(Work instruction): Wherever an image appears in the entries, drop it and reproduce everything else exactly.

==========

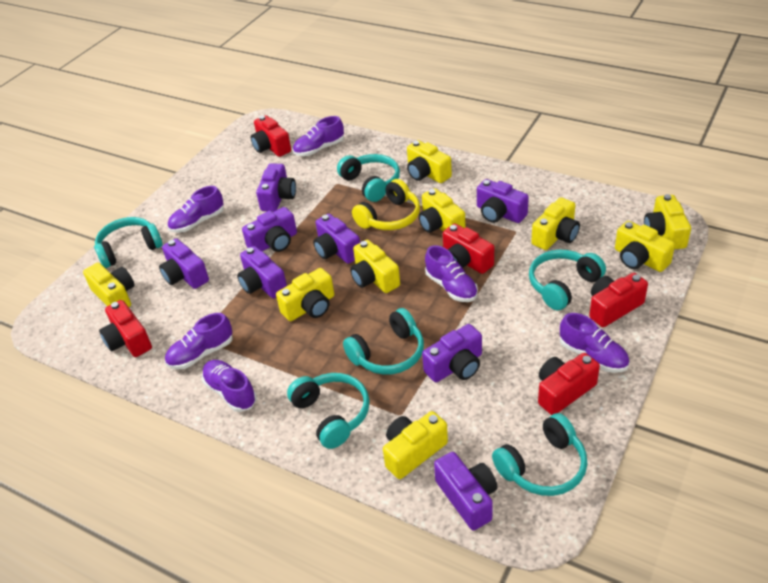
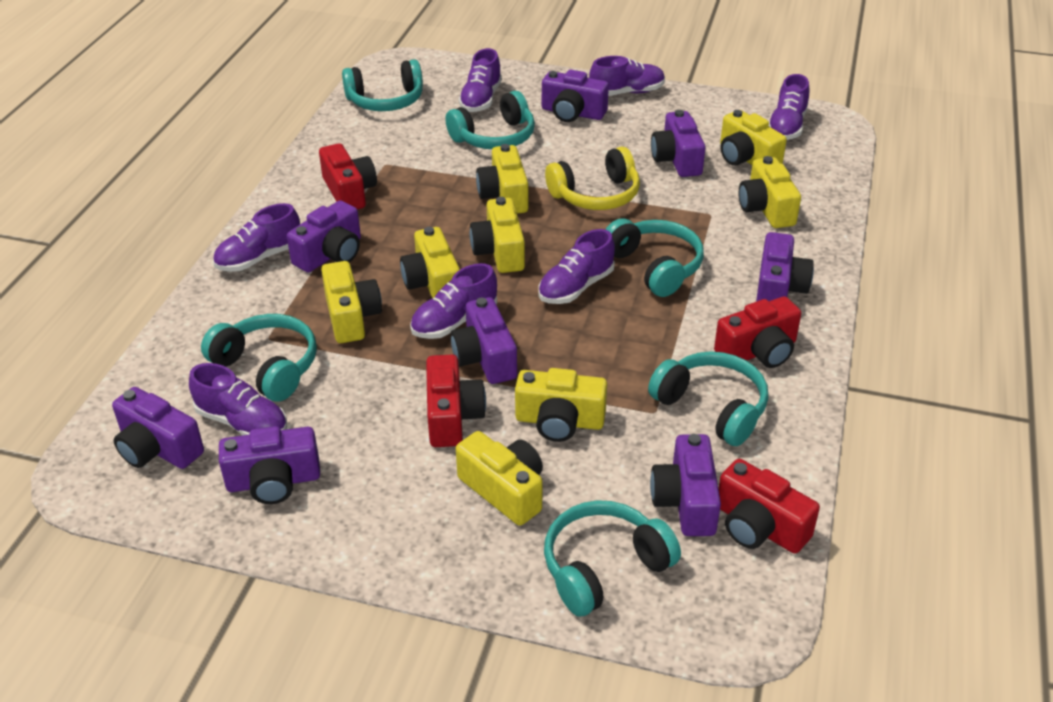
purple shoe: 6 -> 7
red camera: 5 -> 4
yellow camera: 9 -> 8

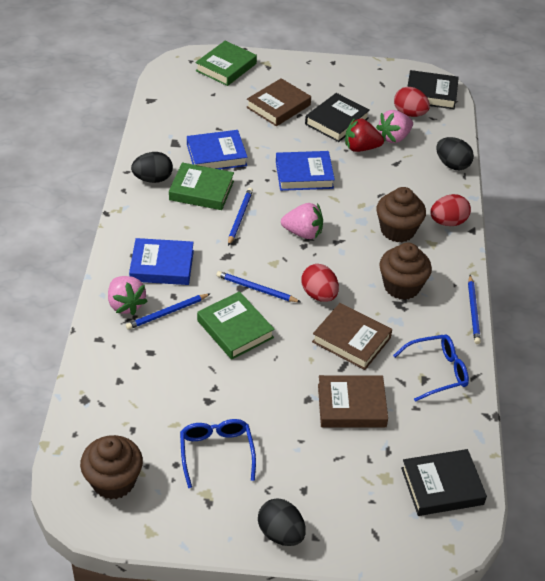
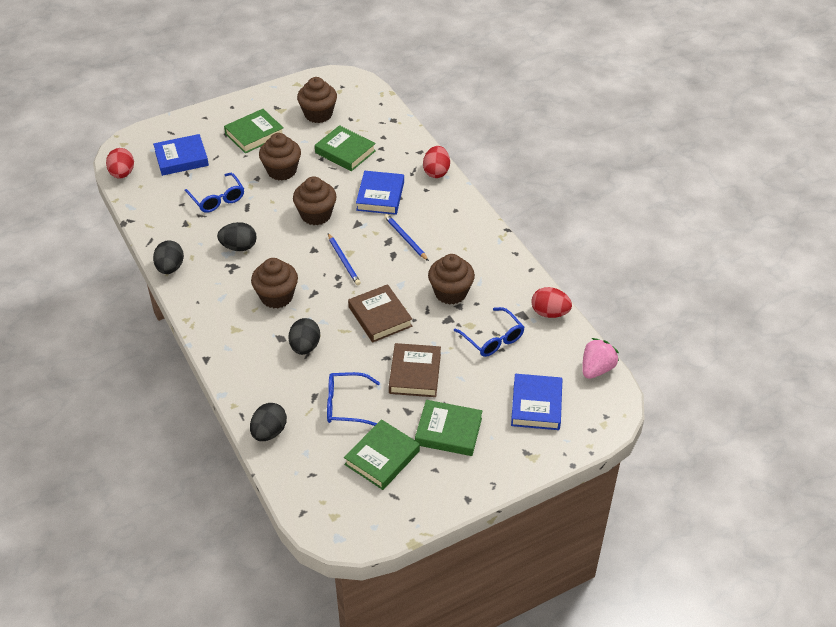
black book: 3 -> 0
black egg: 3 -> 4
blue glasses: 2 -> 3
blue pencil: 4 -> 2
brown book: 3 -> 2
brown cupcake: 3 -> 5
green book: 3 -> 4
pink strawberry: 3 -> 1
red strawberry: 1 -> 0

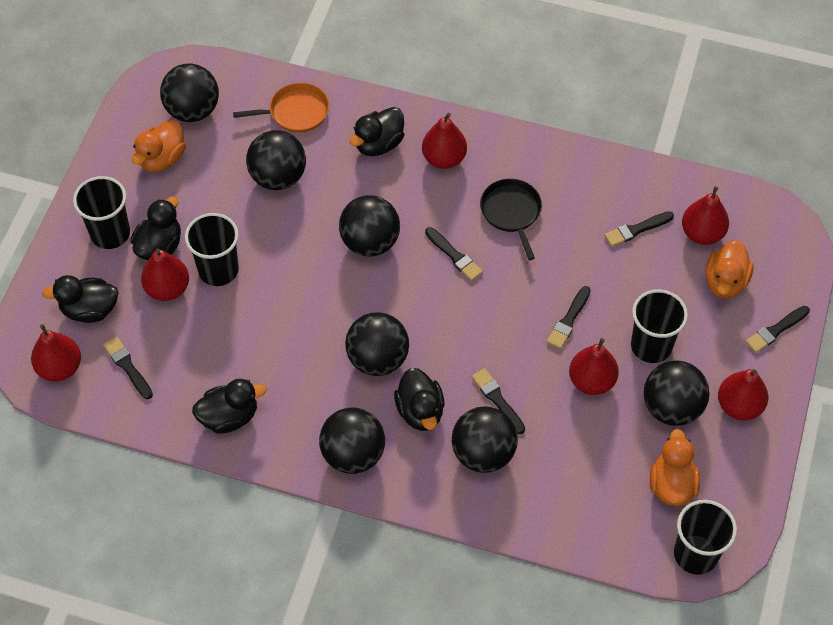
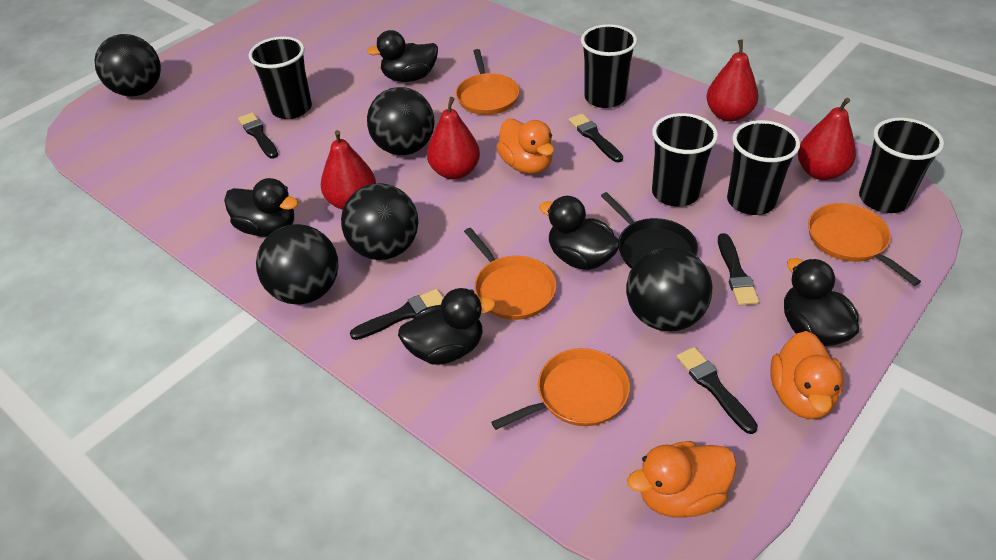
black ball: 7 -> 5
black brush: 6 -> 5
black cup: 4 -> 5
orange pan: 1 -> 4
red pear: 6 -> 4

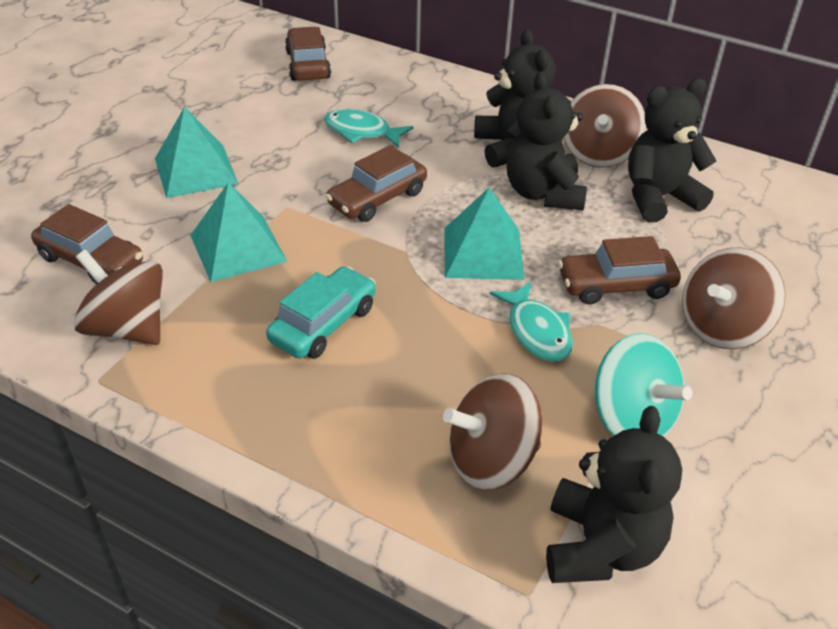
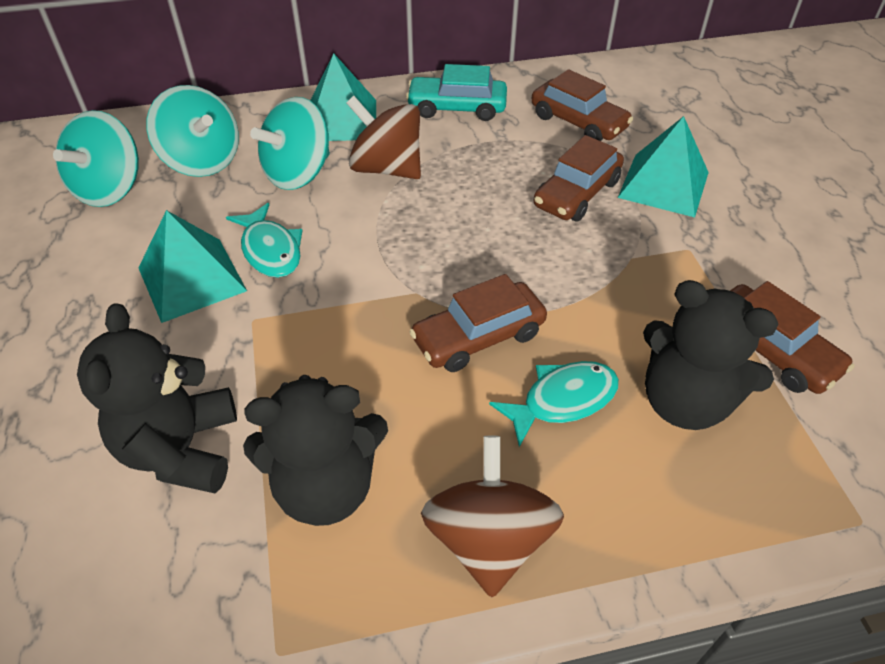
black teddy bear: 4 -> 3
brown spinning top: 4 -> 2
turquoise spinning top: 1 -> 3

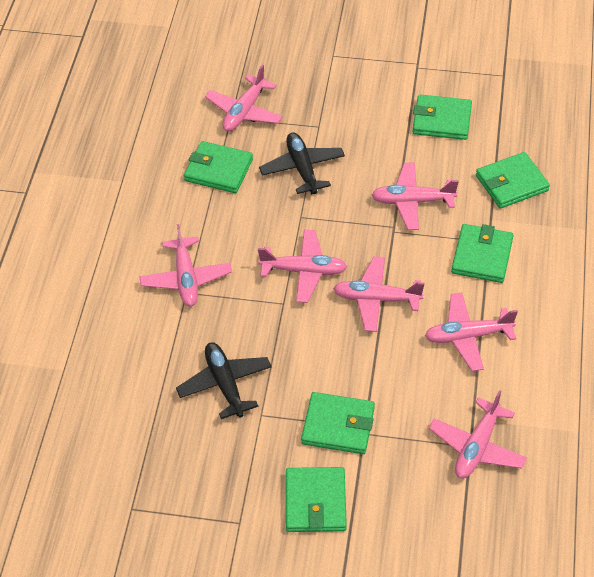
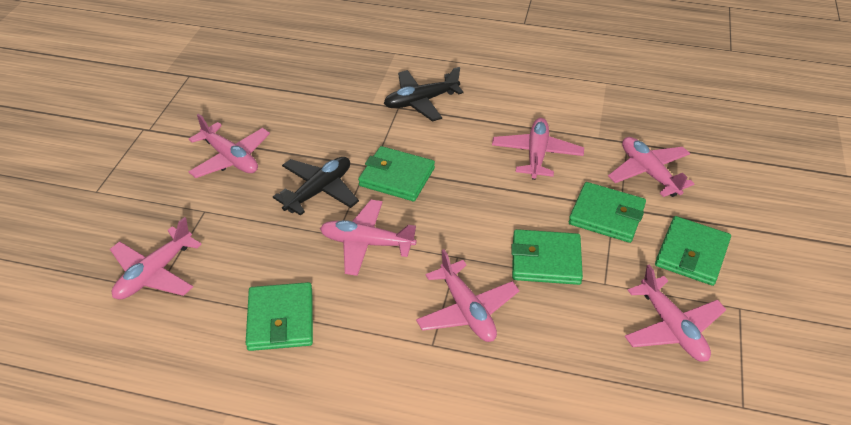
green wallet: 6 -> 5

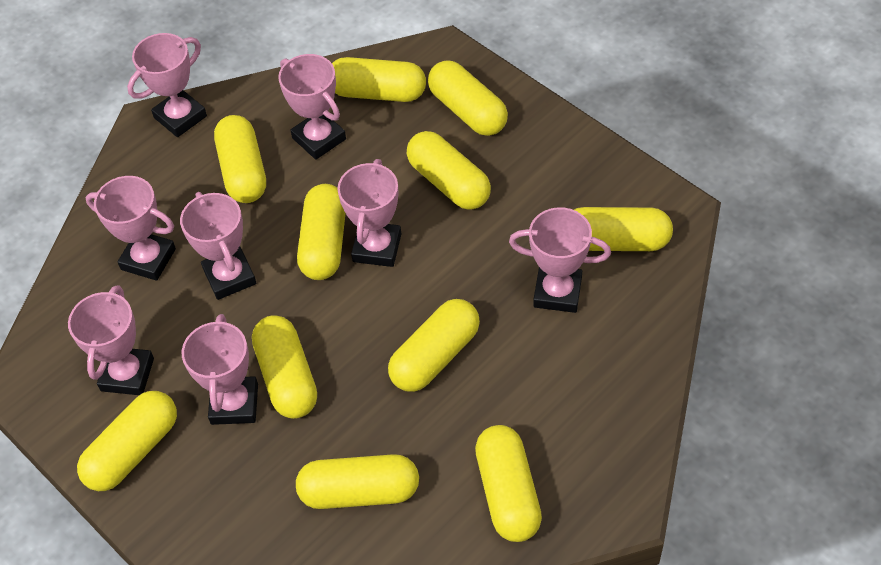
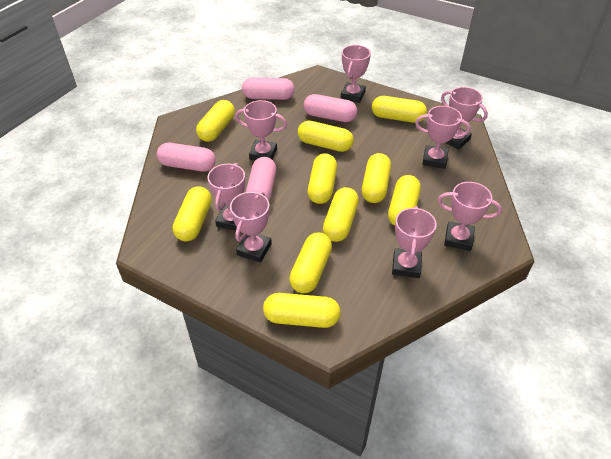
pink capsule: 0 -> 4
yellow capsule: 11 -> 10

==========

(Answer section):
purple shoe: 6 -> 7
red camera: 5 -> 4
yellow camera: 9 -> 8

black book: 3 -> 0
black egg: 3 -> 4
blue glasses: 2 -> 3
blue pencil: 4 -> 2
brown book: 3 -> 2
brown cupcake: 3 -> 5
green book: 3 -> 4
pink strawberry: 3 -> 1
red strawberry: 1 -> 0

black ball: 7 -> 5
black brush: 6 -> 5
black cup: 4 -> 5
orange pan: 1 -> 4
red pear: 6 -> 4

black teddy bear: 4 -> 3
brown spinning top: 4 -> 2
turquoise spinning top: 1 -> 3

green wallet: 6 -> 5

pink capsule: 0 -> 4
yellow capsule: 11 -> 10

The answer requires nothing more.